## What is expected:
Each entry should be restated word for word, with all pictures left out.

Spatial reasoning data
##############################

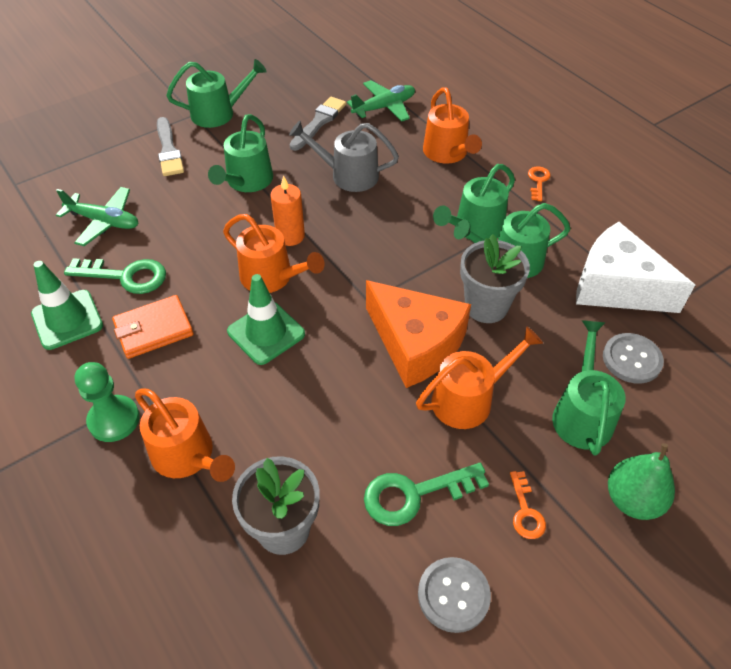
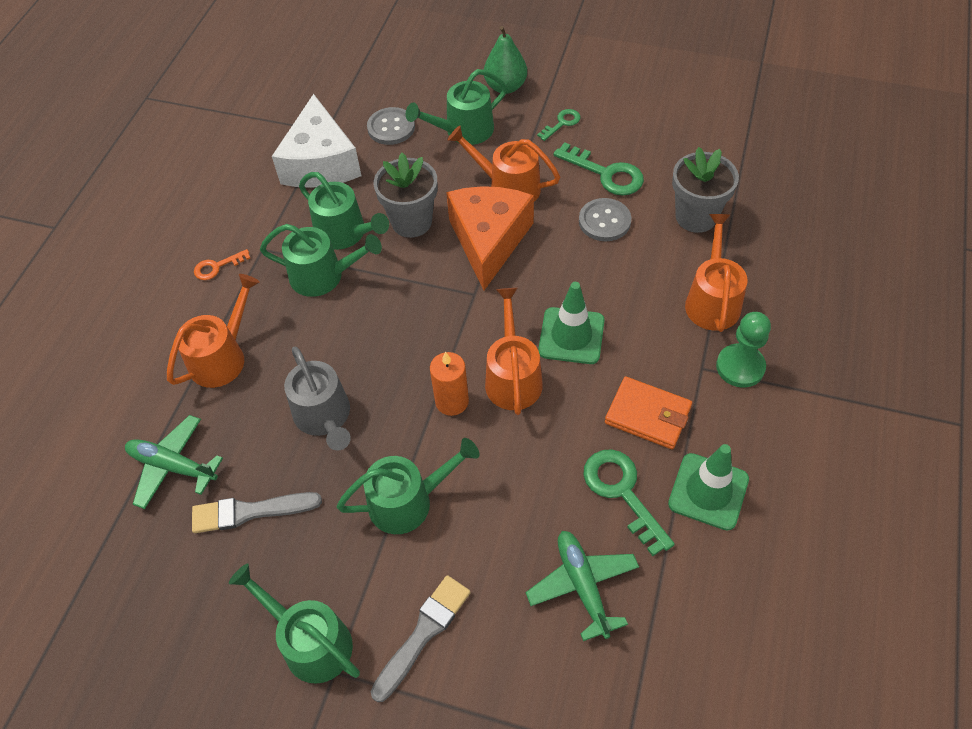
camera: 125 degrees left, 5 degrees up
(453, 595) = (644, 126): grey button -> grey button (604, 221)
(525, 511) = (562, 123): orange key -> green key

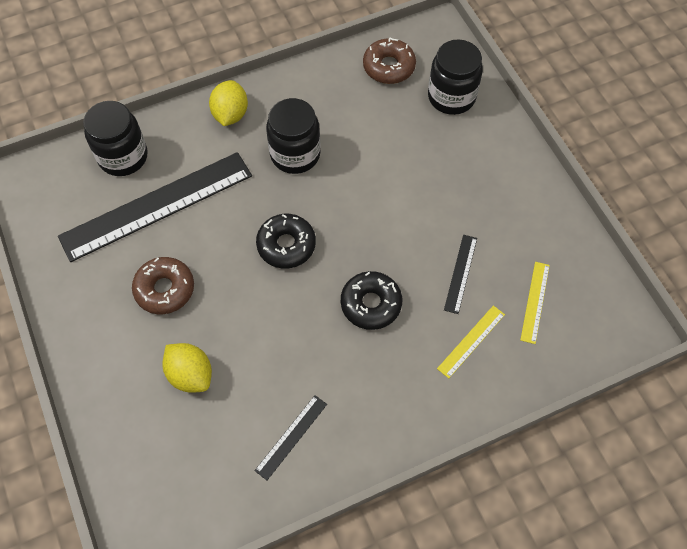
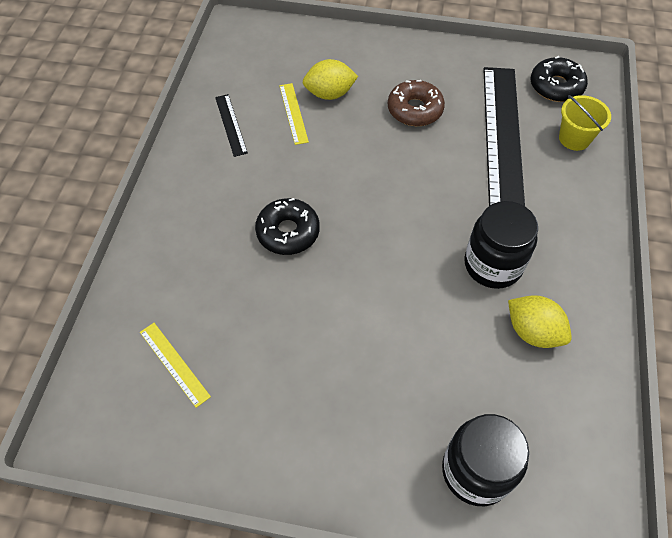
camera: 125 degrees right, 5 degrees down
(123, 157) = (574, 138): black jar -> yellow bucket
(230, 114) = (579, 238): yellow lemon -> yellow lemon (533, 331)
(286, 245) = (394, 204): black donut -> black donut (556, 86)
(389, 67) = (565, 430): brown donut -> none
(460, 273) = (256, 320): black ruler -> none
(471, 341) = (189, 283): yellow ruler -> yellow ruler (293, 113)

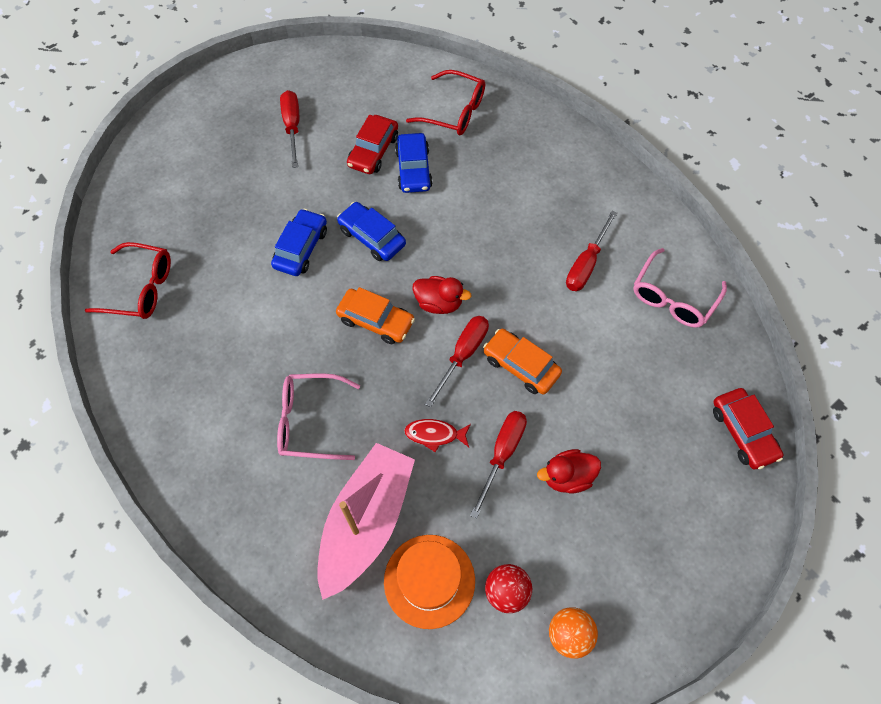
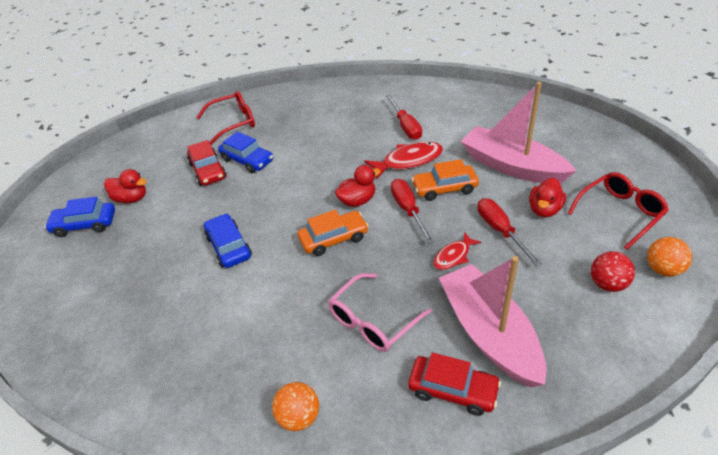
camera: 45 degrees left, 20 degrees down
(141, 288) = (130, 369): red glasses -> red glasses (620, 213)
(184, 436) = (299, 417): none -> orange ball
(292, 127) = (131, 198): red screwdriver -> red duck
(372, 237) = (269, 206): blue car -> blue car (84, 224)
(429, 580) = (567, 322): orange hat -> none
(533, 305) = (408, 161): none -> red fish
(610, 406) = (512, 166): none -> pink boat
(673, 297) = (465, 107): pink glasses -> none
(743, 432) = (577, 126): red car -> red car (453, 390)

##############################

## The completed task:
camera: 125 degrees left, 5 degrees up
(453, 595) = (644, 126): grey button -> grey button (604, 221)
(525, 511) = (562, 123): orange key -> green key

camera: 125 degrees right, 5 degrees down
(123, 157) = (574, 138): black jar -> yellow bucket
(230, 114) = (579, 238): yellow lemon -> yellow lemon (533, 331)
(286, 245) = (394, 204): black donut -> black donut (556, 86)
(389, 67) = (565, 430): brown donut -> none
(460, 273) = (256, 320): black ruler -> none
(471, 341) = (189, 283): yellow ruler -> yellow ruler (293, 113)

camera: 45 degrees left, 20 degrees down
(141, 288) = (130, 369): red glasses -> red glasses (620, 213)
(184, 436) = (299, 417): none -> orange ball
(292, 127) = (131, 198): red screwdriver -> red duck
(372, 237) = (269, 206): blue car -> blue car (84, 224)
(429, 580) = (567, 322): orange hat -> none
(533, 305) = (408, 161): none -> red fish
(610, 406) = (512, 166): none -> pink boat
(673, 297) = (465, 107): pink glasses -> none
(743, 432) = (577, 126): red car -> red car (453, 390)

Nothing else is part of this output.